_What you should do_
Identify each line below containing the string "purple" and copy it.
### Dataset excerpts ###
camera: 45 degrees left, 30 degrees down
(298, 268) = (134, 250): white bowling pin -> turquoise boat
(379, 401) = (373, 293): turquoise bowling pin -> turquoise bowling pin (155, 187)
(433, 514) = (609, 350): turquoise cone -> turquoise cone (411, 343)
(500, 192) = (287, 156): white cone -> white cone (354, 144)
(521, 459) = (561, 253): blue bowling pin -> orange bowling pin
###
### Dataset excerpts ###
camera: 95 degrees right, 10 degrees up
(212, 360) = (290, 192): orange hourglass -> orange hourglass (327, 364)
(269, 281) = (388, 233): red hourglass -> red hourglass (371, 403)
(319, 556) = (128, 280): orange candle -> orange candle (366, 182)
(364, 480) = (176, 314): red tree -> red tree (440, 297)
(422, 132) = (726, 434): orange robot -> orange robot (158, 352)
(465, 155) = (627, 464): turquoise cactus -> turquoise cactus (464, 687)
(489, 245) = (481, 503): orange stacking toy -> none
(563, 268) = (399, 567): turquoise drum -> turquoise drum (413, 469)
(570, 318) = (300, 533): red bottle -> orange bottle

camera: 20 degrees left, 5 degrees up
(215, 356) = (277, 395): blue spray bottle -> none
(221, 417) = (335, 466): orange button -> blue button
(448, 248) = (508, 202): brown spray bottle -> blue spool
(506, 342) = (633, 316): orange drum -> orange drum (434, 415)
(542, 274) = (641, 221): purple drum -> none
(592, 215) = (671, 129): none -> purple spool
###
### Dataset excerpts ###
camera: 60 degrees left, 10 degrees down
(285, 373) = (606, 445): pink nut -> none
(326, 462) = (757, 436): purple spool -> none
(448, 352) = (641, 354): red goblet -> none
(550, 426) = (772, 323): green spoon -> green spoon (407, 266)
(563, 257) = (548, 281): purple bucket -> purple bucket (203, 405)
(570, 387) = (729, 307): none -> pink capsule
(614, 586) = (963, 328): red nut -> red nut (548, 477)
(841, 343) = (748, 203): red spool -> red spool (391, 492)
###
_Response to the task_
(542, 274) = (641, 221): purple drum -> none
(592, 215) = (671, 129): none -> purple spool
(326, 462) = (757, 436): purple spool -> none
(563, 257) = (548, 281): purple bucket -> purple bucket (203, 405)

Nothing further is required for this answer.